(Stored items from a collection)
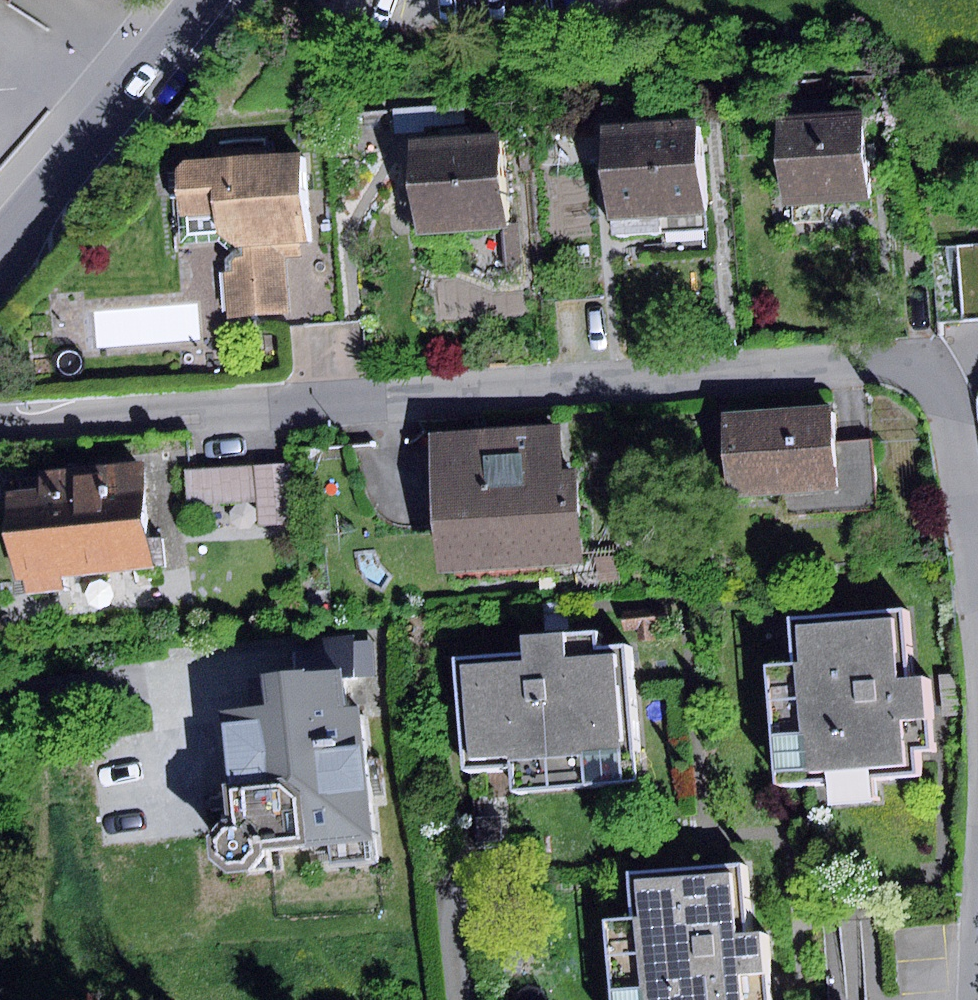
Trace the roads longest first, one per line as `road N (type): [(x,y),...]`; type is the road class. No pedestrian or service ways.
road 1 (residential): [(0,424),(896,359),(916,365),(946,393),(977,533)]
road 2 (residential): [(0,249),(201,0)]

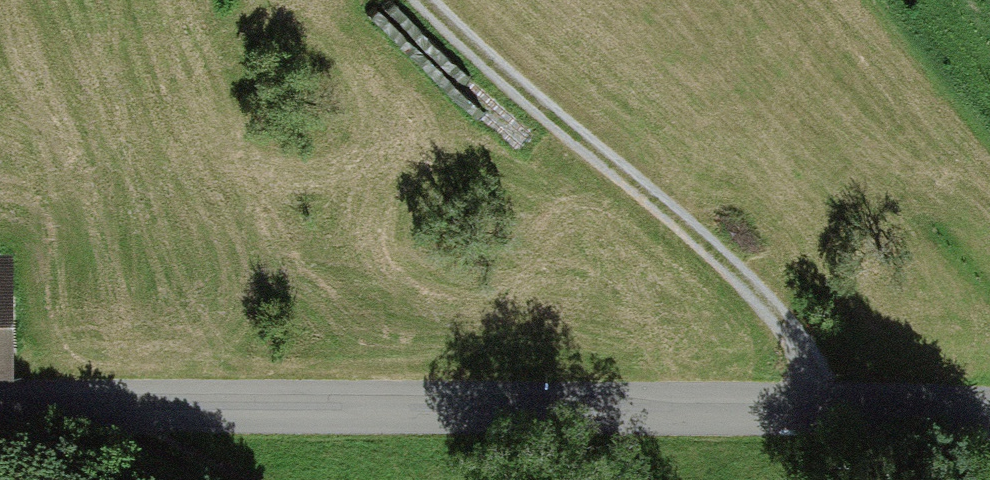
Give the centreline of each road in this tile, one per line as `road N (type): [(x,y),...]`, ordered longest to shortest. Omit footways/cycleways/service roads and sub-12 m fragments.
road 1 (residential): [(0,407),(989,410)]
road 2 (track): [(807,409),(798,351),(680,228),(510,101),(414,0)]

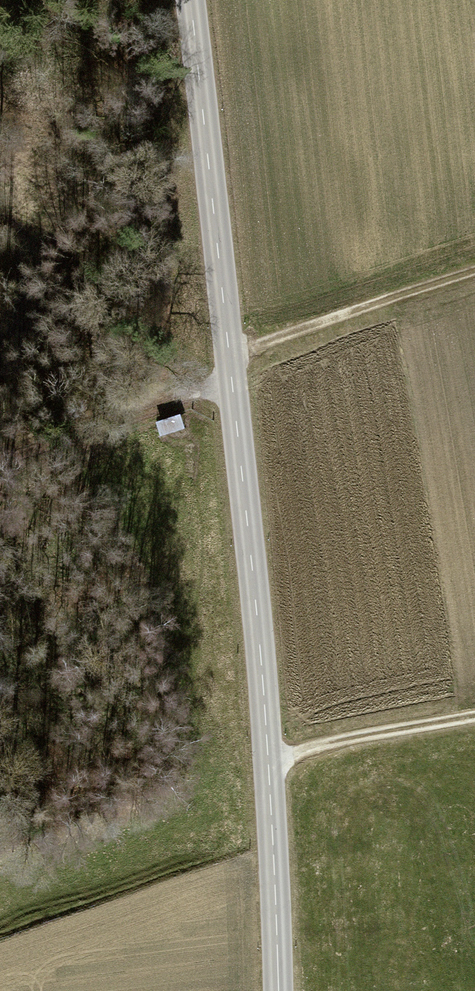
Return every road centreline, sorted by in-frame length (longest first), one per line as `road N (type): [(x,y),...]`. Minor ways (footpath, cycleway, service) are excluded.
road 1 (tertiary): [(278,990),(238,380),(193,0)]
road 2 (track): [(0,445),(235,350),(474,272)]
road 3 (track): [(474,717),(268,761)]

◆ **Instructions to follow**:
Restate, word for word, the entries above, dropping any picture.

◆ **Response to this exercise**:
Trace the roads longest first, one per line as `road N (type): [(x,y),...]`; type is the road class. No pedestrian or service ways.
road 1 (residential): [(0,424),(896,359),(916,365),(946,393),(977,533)]
road 2 (residential): [(0,249),(201,0)]

Give the centreline of each road in this tile, one per line as `road N (type): [(x,y),...]`, ordered longest to shortest. Omit footways/cycleways/service roads and sub-12 m fragments.
road 1 (residential): [(0,407),(989,410)]
road 2 (track): [(807,409),(798,351),(680,228),(510,101),(414,0)]

Return every road centreline, sorted by in-frame length (longest first), one per line as `road N (type): [(x,y),...]`. Minor ways (footpath, cycleway, service) are excluded.
road 1 (tertiary): [(278,990),(238,380),(193,0)]
road 2 (track): [(0,445),(235,350),(474,272)]
road 3 (track): [(474,717),(268,761)]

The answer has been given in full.